EXERCISE OBJECTIVE :: Each entry is to be retyped exactly as it appears. Leave the images out.

[RECORDS Boundary: Start]

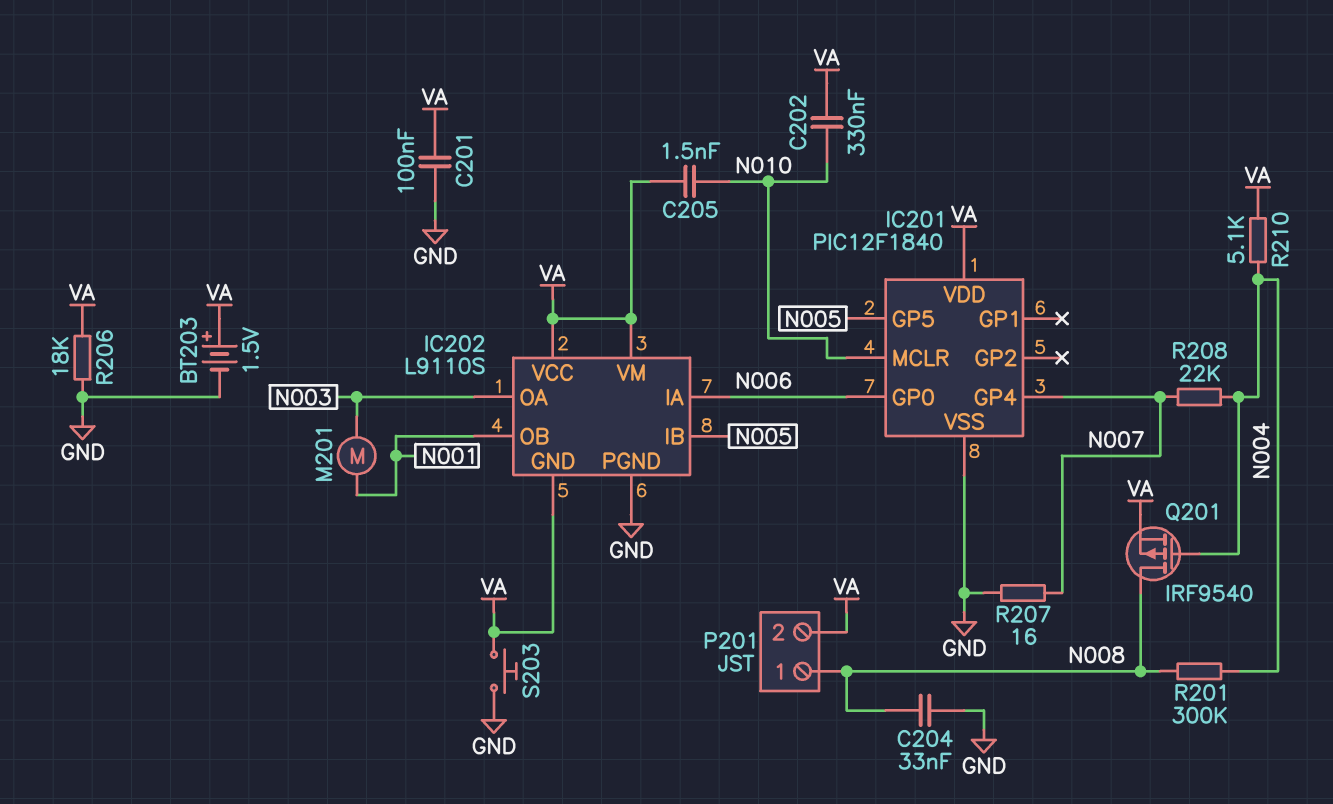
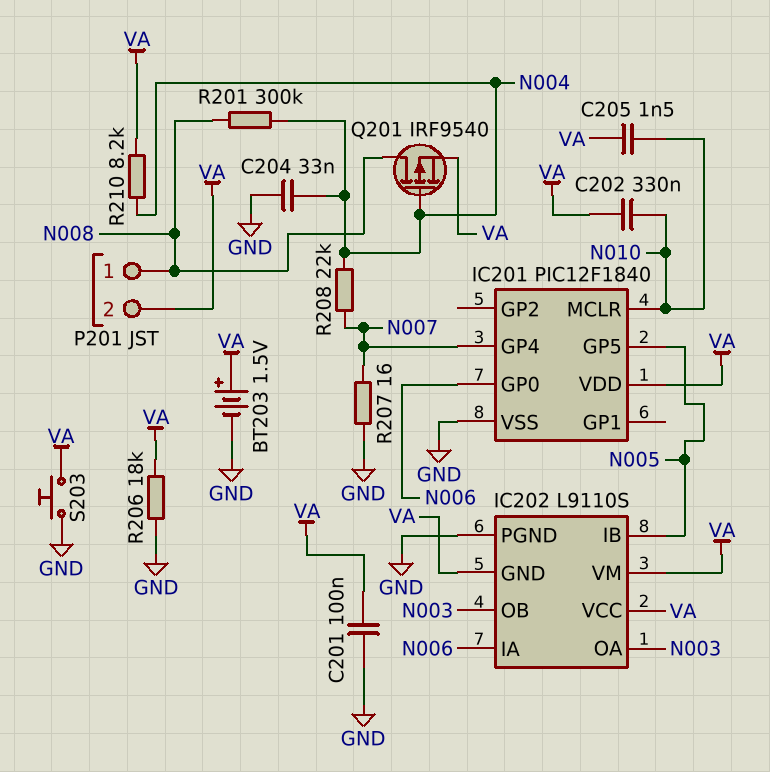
C204: 33nF (GND, N008) -> 33nF (GND, N004)
IC202 pin OB: N001 -> N003
M201: motor (N001, N003) -> none
R210: 5.1k (N004, VA) -> 8.2k (N004, VA)

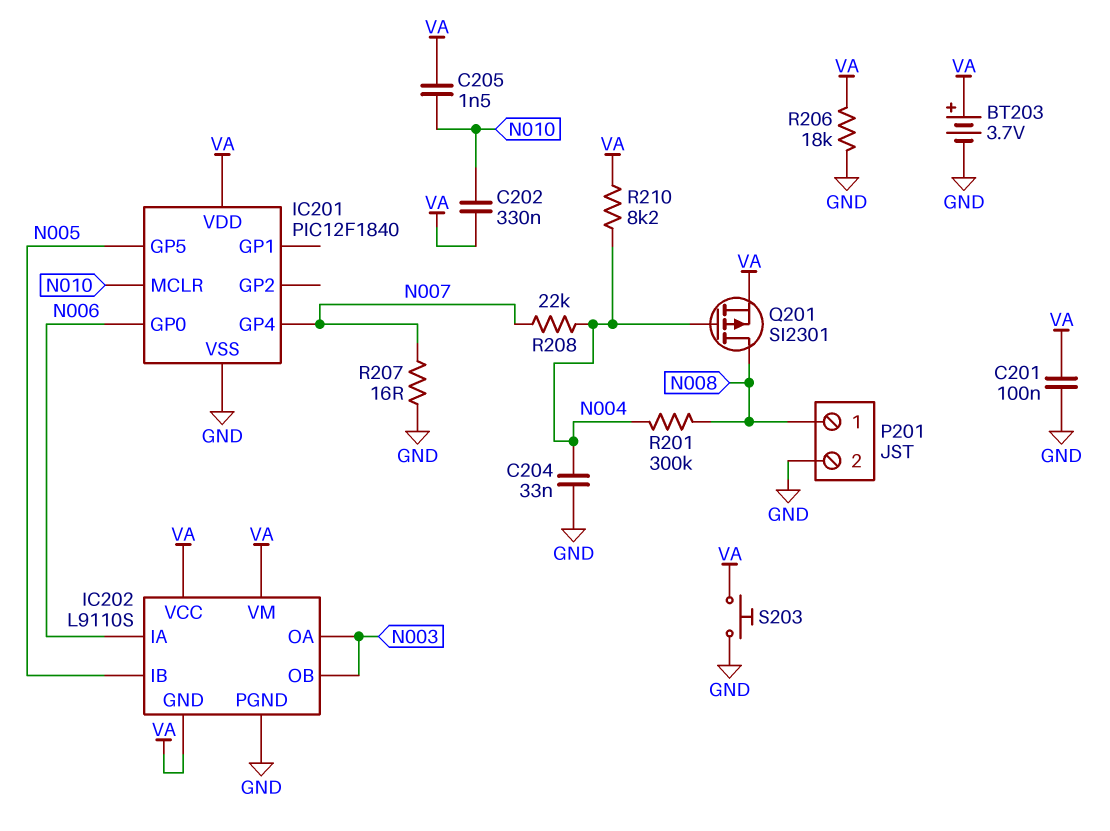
BT203: 1.5V (plus VA, minus GND) -> 3.7V (plus VA, minus GND)
P201 pin 2: VA -> GND
Q201: PMOS IRF9540 (G N004, D N008, S VA) -> PMOS SI2301 (G N004, D N008, S VA)

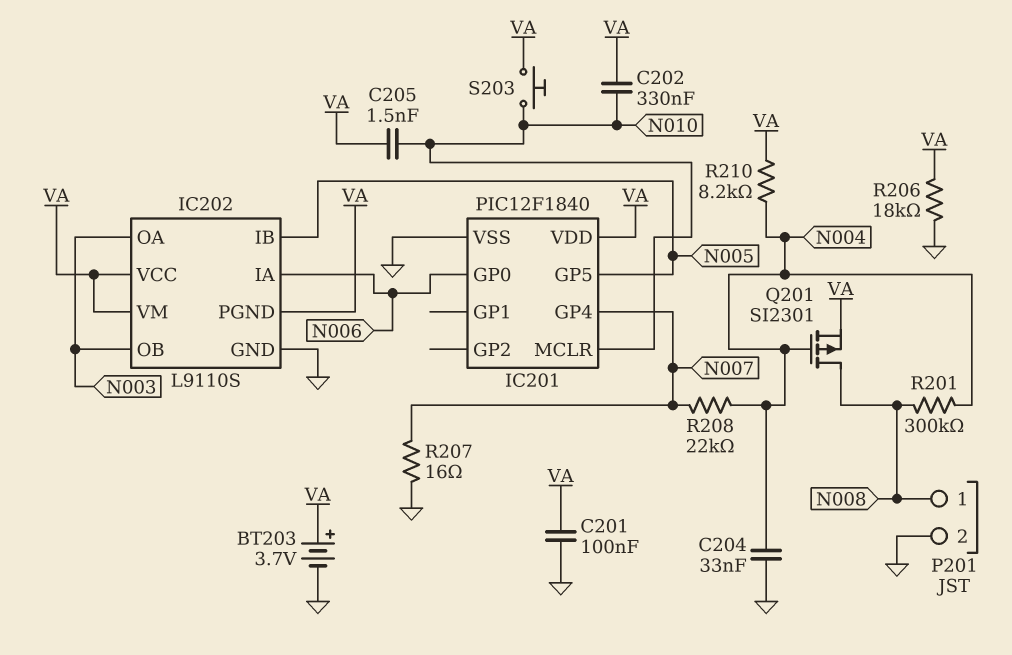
IC202 pin GND: VA -> GND
IC202 pin PGND: GND -> VA
S203: button (GND, VA) -> button (N010, VA)

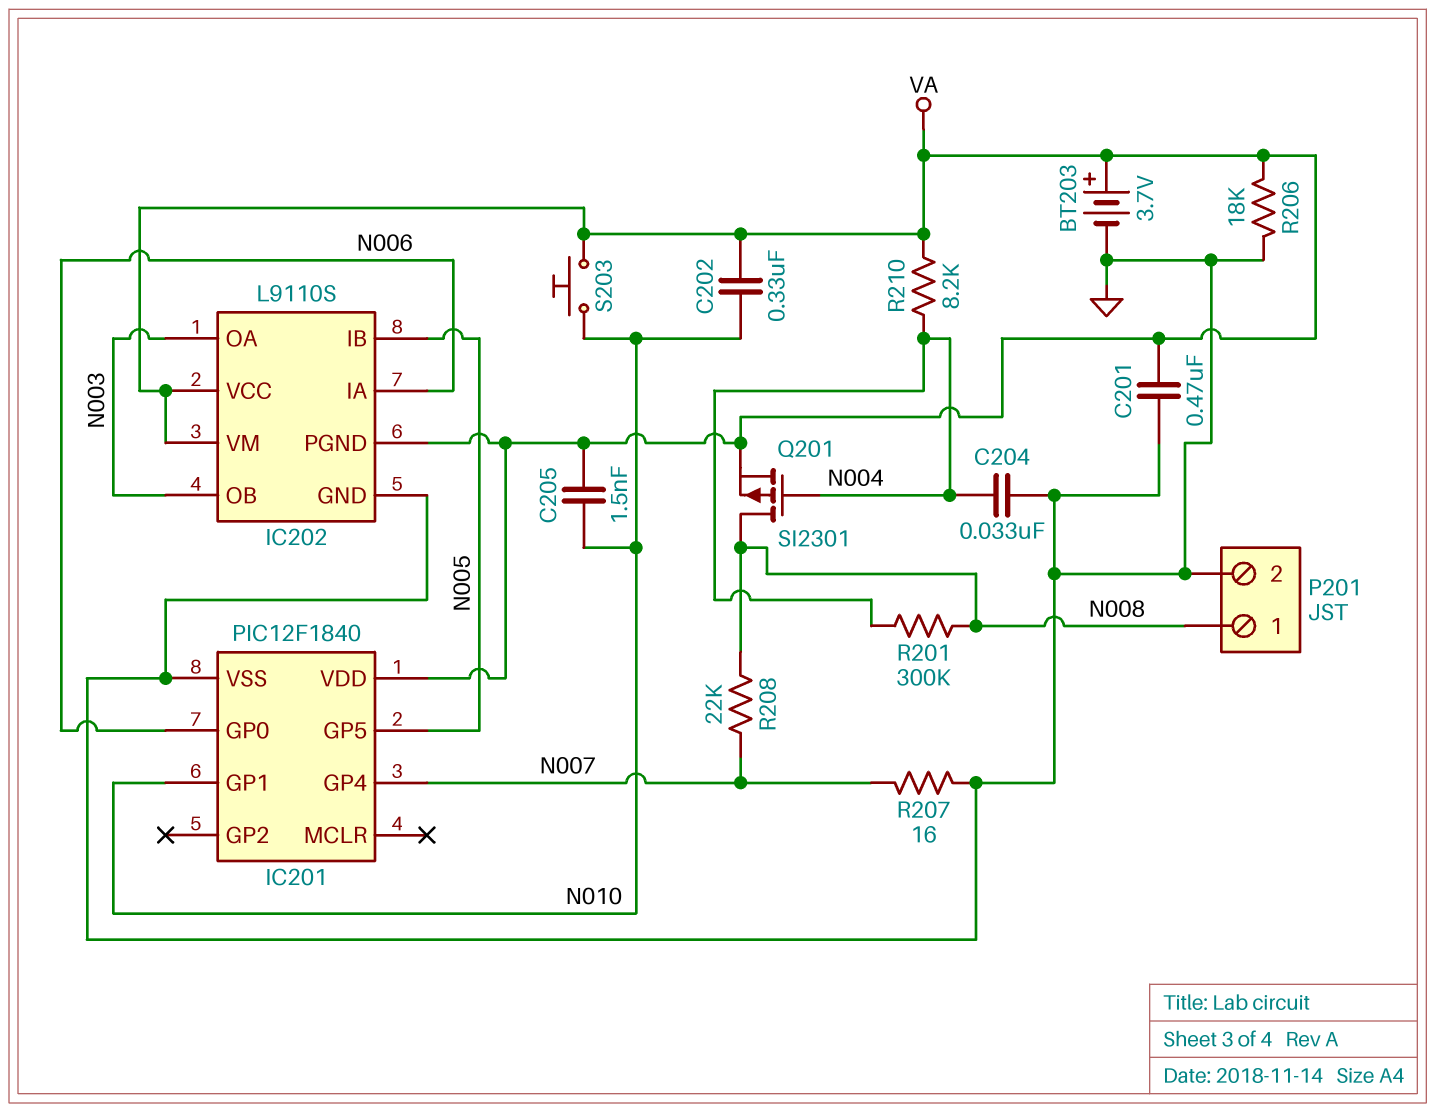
C201: 100nF (GND, VA) -> 470nF (GND, VA)
IC201 pin GP1: none -> N010
IC201 pin MCLR: N010 -> none
R208: 22k (N004, N007) -> 22k (N007, N008)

[RECORDS Boundary: End]

SOLUTION FOR THIS EXERCISE ::
C204: 33nF (GND, N008) -> 33nF (GND, N004)
IC202 pin OB: N001 -> N003
M201: motor (N001, N003) -> none
R210: 5.1k (N004, VA) -> 8.2k (N004, VA)

BT203: 1.5V (plus VA, minus GND) -> 3.7V (plus VA, minus GND)
P201 pin 2: VA -> GND
Q201: PMOS IRF9540 (G N004, D N008, S VA) -> PMOS SI2301 (G N004, D N008, S VA)

IC202 pin GND: VA -> GND
IC202 pin PGND: GND -> VA
S203: button (GND, VA) -> button (N010, VA)

C201: 100nF (GND, VA) -> 470nF (GND, VA)
IC201 pin GP1: none -> N010
IC201 pin MCLR: N010 -> none
R208: 22k (N004, N007) -> 22k (N007, N008)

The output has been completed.